PROVIDED ENTRIES Start Marker

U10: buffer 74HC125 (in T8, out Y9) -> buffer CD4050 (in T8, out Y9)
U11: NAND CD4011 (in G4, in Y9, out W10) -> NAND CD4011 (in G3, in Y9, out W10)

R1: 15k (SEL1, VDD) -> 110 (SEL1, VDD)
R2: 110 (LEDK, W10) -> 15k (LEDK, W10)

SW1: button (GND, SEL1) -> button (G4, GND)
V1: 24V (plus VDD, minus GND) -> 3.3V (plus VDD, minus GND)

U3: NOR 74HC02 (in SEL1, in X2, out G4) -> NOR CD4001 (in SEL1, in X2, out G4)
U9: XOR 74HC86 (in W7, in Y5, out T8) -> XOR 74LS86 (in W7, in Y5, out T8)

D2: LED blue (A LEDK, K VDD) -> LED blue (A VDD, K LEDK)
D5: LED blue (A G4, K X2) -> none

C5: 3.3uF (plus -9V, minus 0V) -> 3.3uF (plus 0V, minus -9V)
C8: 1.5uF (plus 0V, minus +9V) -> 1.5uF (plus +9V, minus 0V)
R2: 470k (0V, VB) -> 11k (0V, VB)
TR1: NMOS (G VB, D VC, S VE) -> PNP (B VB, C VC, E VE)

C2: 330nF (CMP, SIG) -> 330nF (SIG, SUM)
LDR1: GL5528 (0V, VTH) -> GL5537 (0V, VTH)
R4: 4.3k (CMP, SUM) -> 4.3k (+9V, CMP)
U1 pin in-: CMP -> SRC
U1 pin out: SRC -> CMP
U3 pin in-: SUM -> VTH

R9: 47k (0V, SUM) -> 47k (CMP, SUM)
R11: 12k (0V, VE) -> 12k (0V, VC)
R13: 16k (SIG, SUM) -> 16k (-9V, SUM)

PROVIDED ENTRIES End Marker

WORK ITEM — State only the number of lines above that contain the word "LEDK".

SOLVED EXERCISE — 2